• DATA SECTION
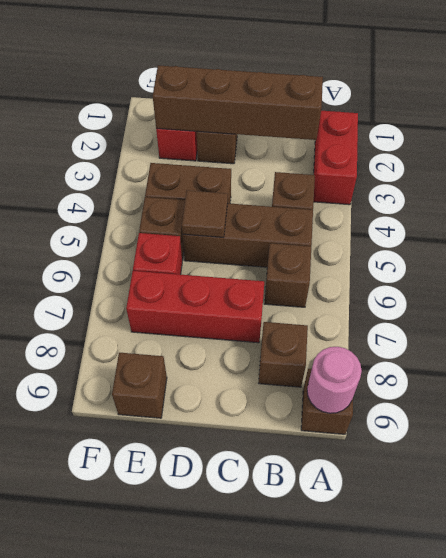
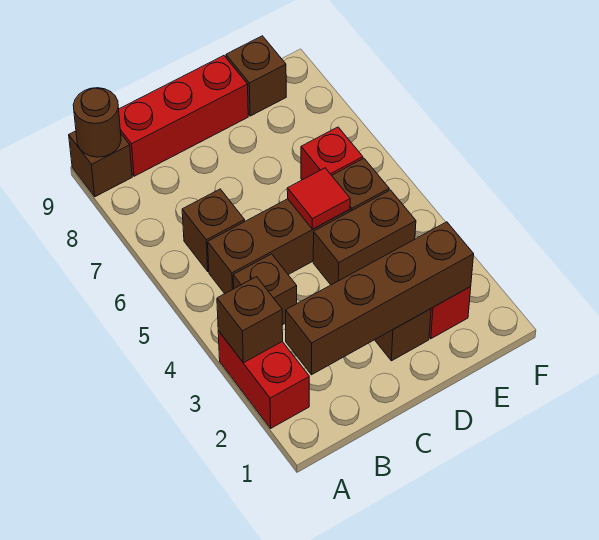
pink 1x1 round brick [307,347,362,413] -> brown 1x1 round brick [73,88,121,157]
brown 1x1 brick [259,322,308,387] -> brown 1x1 brick moved to [217,277,283,363]
red 1x3 brick [126,271,264,343] -> red 1x3 brick moved to [119,56,248,176]
brown 1x1 tile [182,190,228,237] -> red 1x1 tile [287,168,350,229]

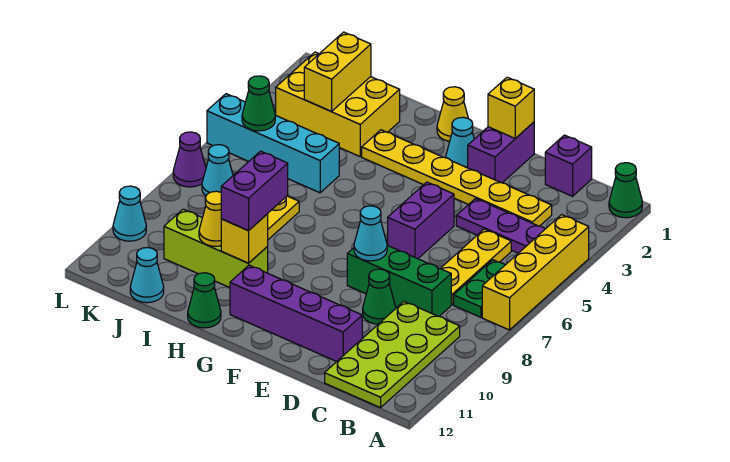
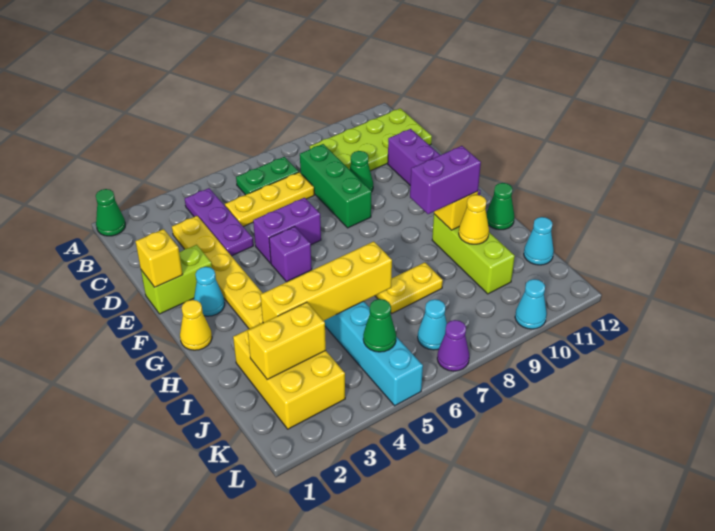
yellow 1x4 brick [482,215,589,330] -> yellow 1x4 brick moved to [260,241,392,323]
purple 1x1 brick [545,135,592,196] -> purple 1x1 brick moved to [269,226,312,282]
purple 1x2 brick [468,122,534,183] -> lime 1x2 brick [141,245,212,314]
cyan 1x1 cone [354,206,387,261] -> none

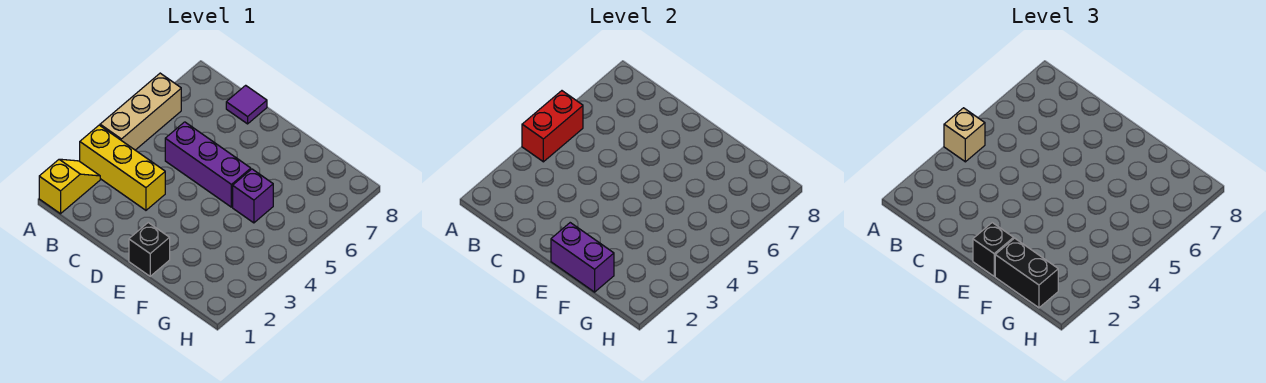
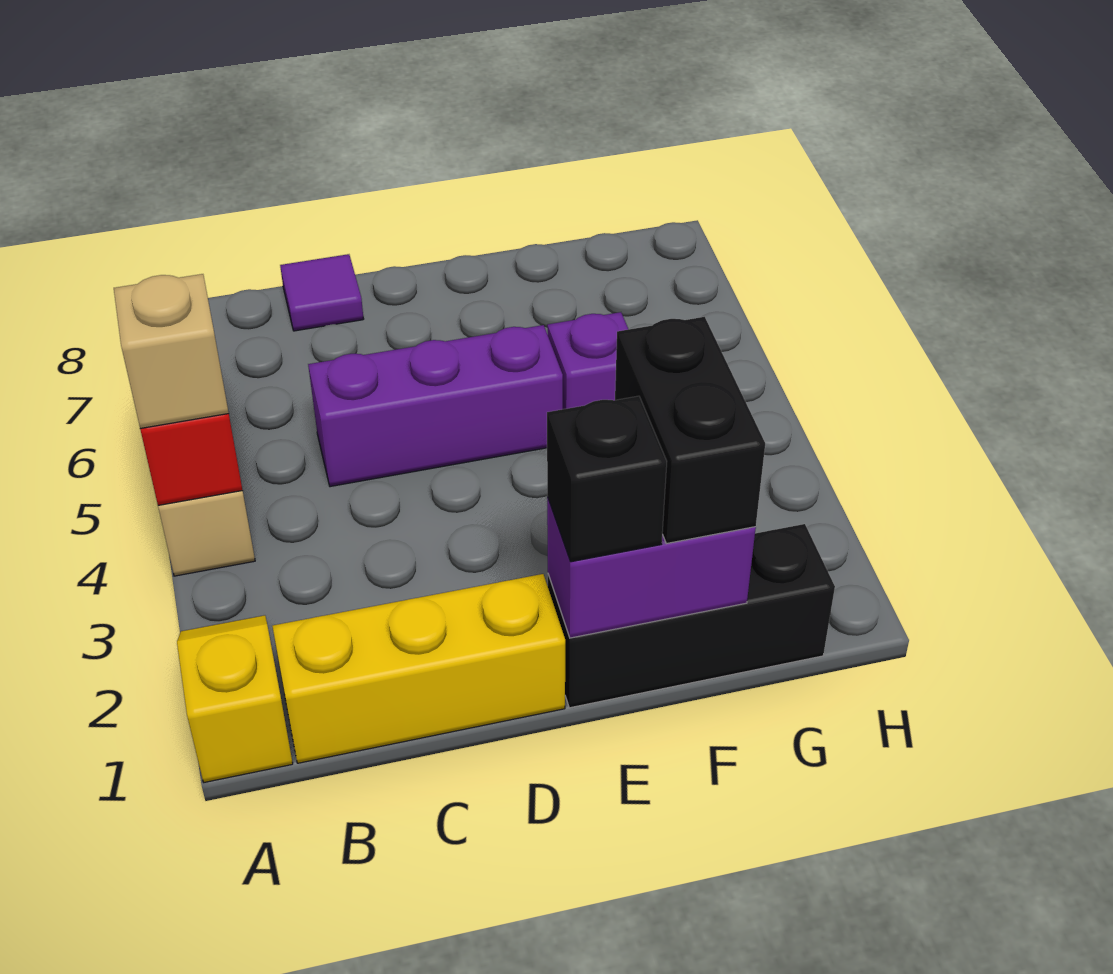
yellow 1x3 brick [80,125,165,210] -> yellow 1x3 brick moved to [272,574,565,763]
black 1x1 brick [129,223,170,276] -> black 1x3 brick [548,524,835,708]
black 1x2 brick [995,238,1058,308] -> black 1x2 brick turned to [615,317,765,544]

• TASK BRIEF
In your copy, leave out the pictures and reproduce the material above exactly.

• TASK SOLUTION
pink 1x1 round brick [307,347,362,413] -> brown 1x1 round brick [73,88,121,157]
brown 1x1 brick [259,322,308,387] -> brown 1x1 brick moved to [217,277,283,363]
red 1x3 brick [126,271,264,343] -> red 1x3 brick moved to [119,56,248,176]
brown 1x1 tile [182,190,228,237] -> red 1x1 tile [287,168,350,229]

yellow 1x4 brick [482,215,589,330] -> yellow 1x4 brick moved to [260,241,392,323]
purple 1x1 brick [545,135,592,196] -> purple 1x1 brick moved to [269,226,312,282]
purple 1x2 brick [468,122,534,183] -> lime 1x2 brick [141,245,212,314]
cyan 1x1 cone [354,206,387,261] -> none

yellow 1x3 brick [80,125,165,210] -> yellow 1x3 brick moved to [272,574,565,763]
black 1x1 brick [129,223,170,276] -> black 1x3 brick [548,524,835,708]
black 1x2 brick [995,238,1058,308] -> black 1x2 brick turned to [615,317,765,544]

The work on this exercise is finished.